►

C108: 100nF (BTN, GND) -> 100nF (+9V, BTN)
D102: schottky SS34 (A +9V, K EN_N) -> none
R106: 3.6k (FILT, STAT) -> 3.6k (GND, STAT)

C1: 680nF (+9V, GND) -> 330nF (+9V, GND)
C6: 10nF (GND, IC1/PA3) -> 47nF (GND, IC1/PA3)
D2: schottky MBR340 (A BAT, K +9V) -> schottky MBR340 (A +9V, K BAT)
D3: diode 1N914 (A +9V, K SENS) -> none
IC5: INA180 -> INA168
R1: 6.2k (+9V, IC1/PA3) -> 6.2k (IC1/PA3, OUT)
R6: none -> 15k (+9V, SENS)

◄

#### EXERCISE REQUIREMENTS:
List each line of the records that holds the string "schottky".

#### ANSWER BELOW:
D102: schottky SS34 (A +9V, K EN_N) -> none
D2: schottky MBR340 (A BAT, K +9V) -> schottky MBR340 (A +9V, K BAT)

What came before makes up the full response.